WHAT THE TASK ASKS:
Lift every line from the entries that includes the word "none".

RECORDED DATA:

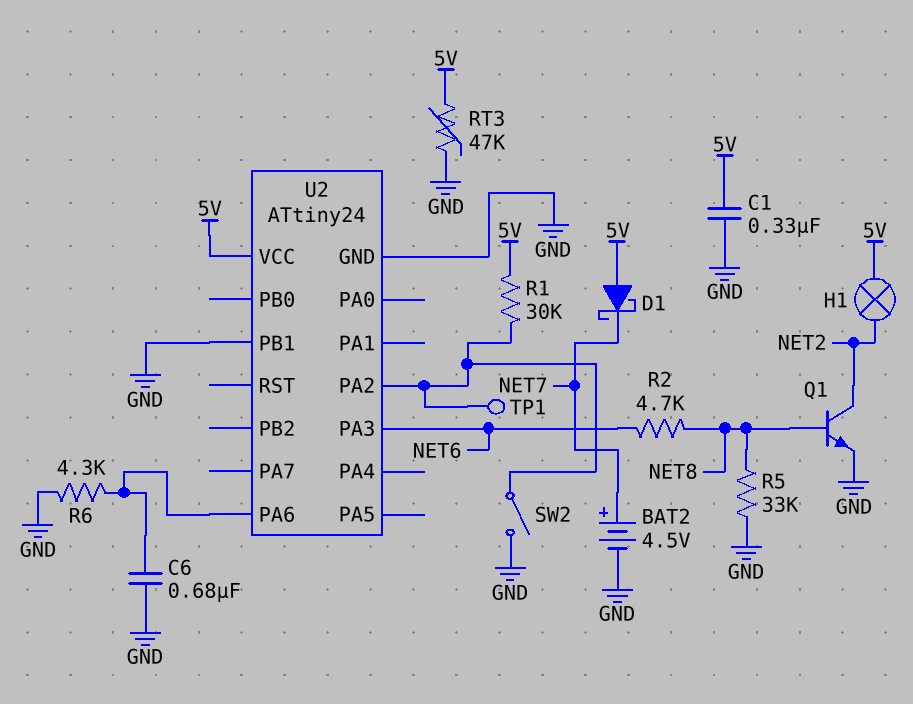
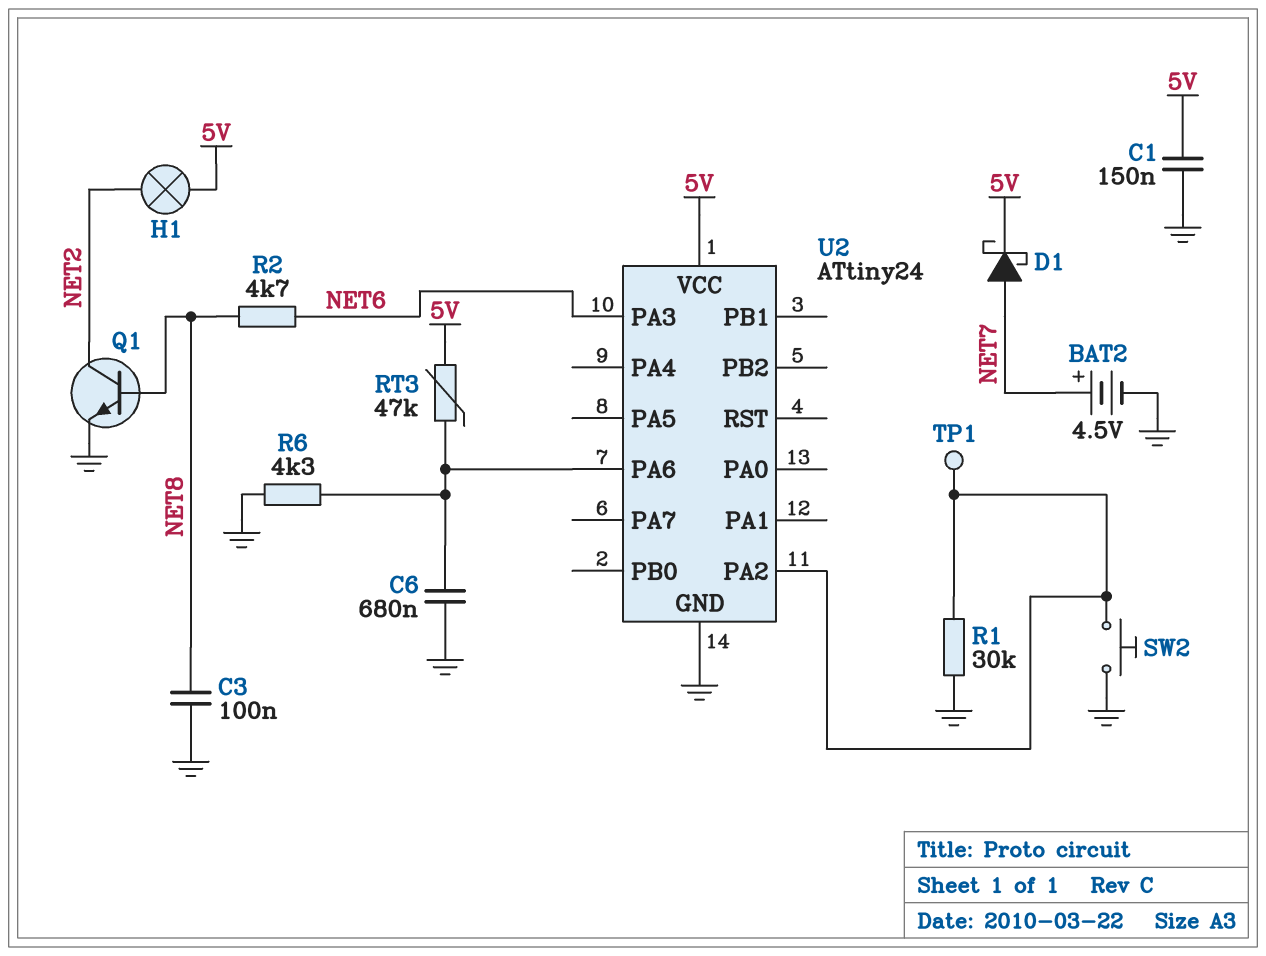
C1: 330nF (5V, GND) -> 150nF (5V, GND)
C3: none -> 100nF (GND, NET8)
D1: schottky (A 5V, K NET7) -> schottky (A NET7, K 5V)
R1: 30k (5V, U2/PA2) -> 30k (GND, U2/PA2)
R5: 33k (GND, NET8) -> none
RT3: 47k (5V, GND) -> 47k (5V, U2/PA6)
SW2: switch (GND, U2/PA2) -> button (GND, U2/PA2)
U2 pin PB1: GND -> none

...

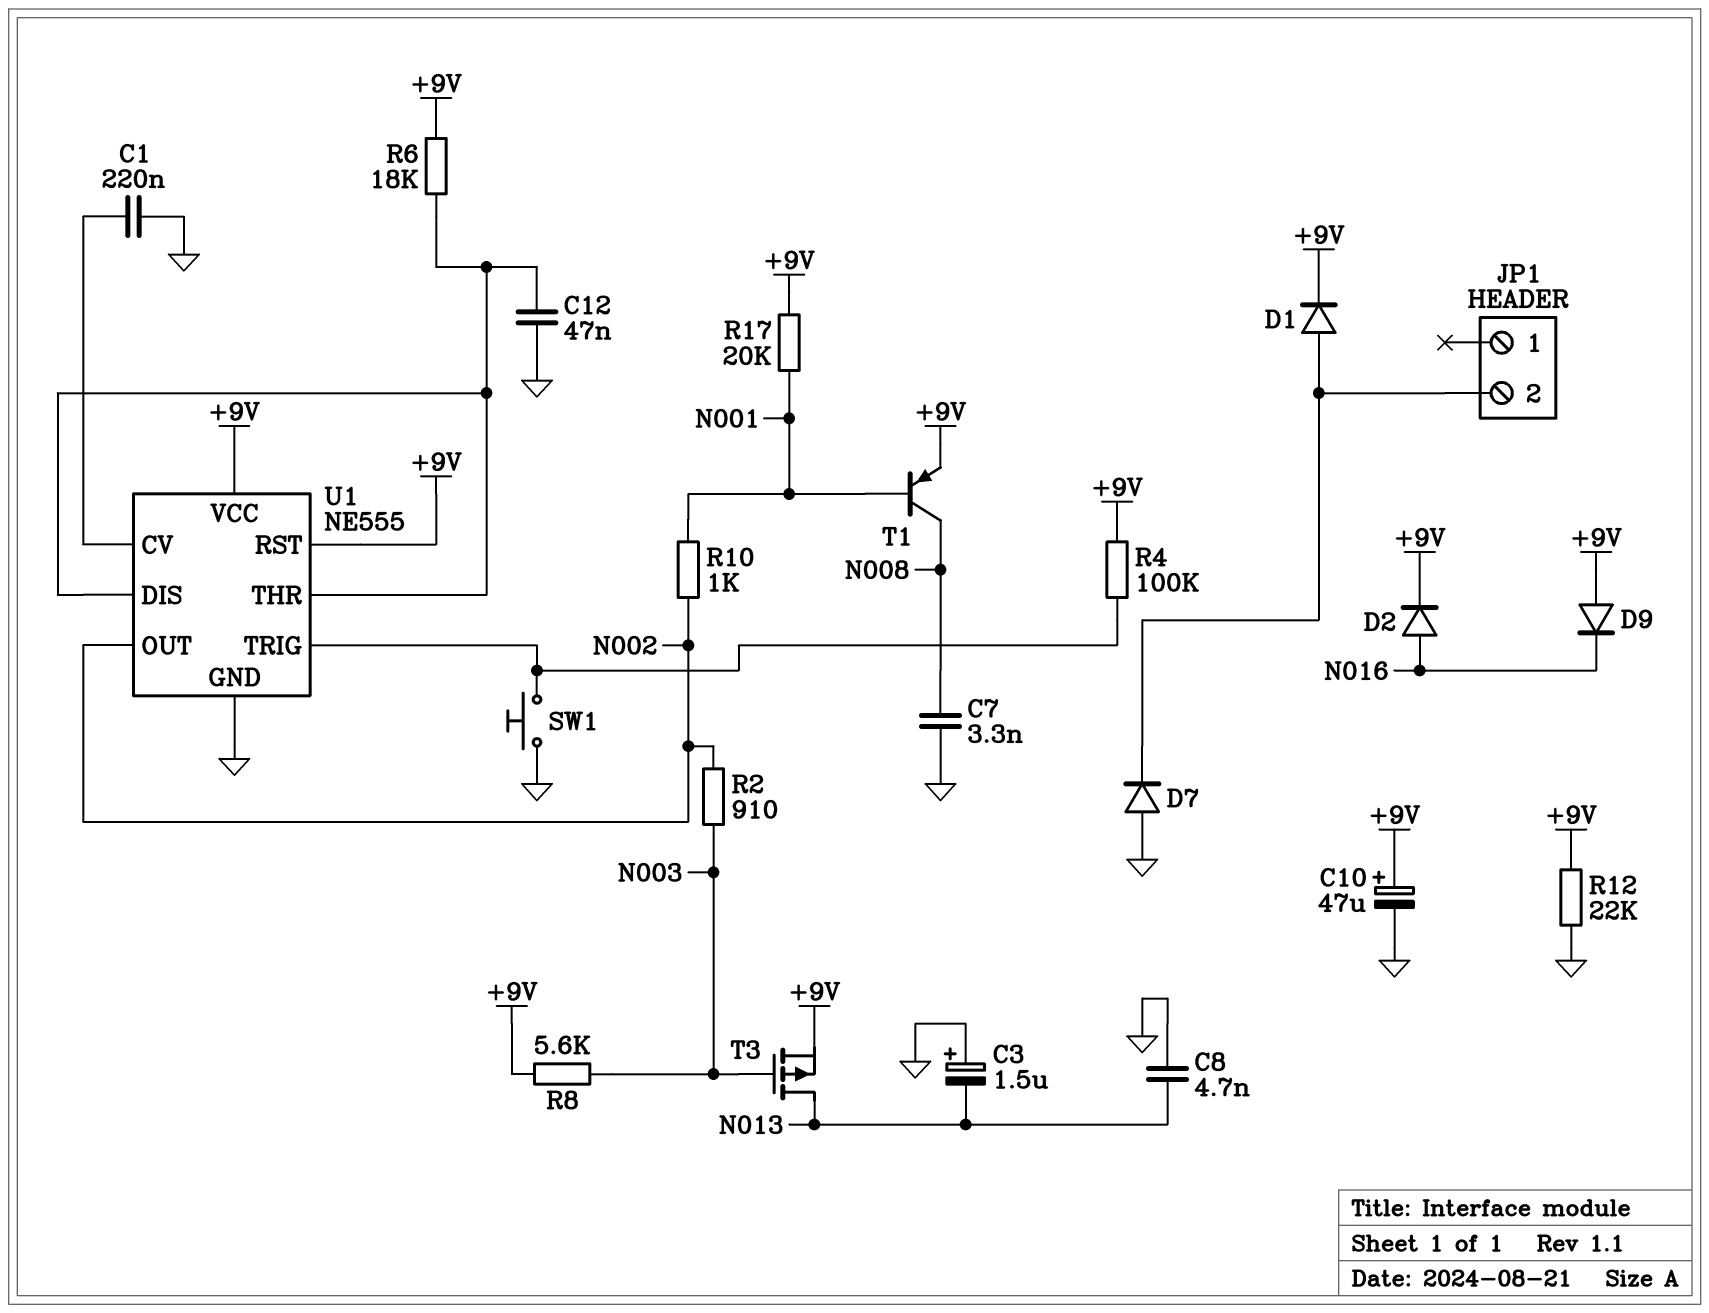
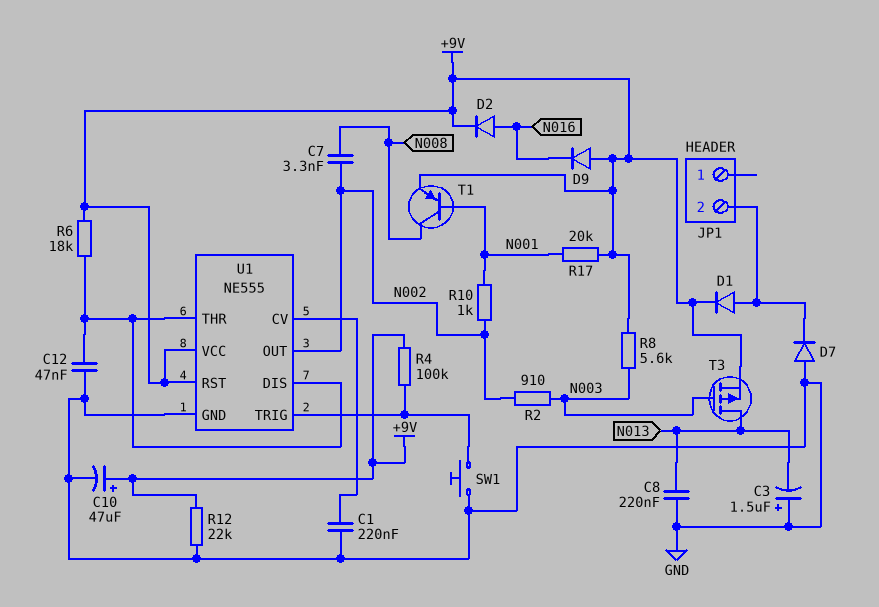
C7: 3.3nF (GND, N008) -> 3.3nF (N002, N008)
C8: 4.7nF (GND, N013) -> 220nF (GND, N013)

ANSWER TO THIS EXERCISE:
C3: none -> 100nF (GND, NET8)
R5: 33k (GND, NET8) -> none
U2 pin PB1: GND -> none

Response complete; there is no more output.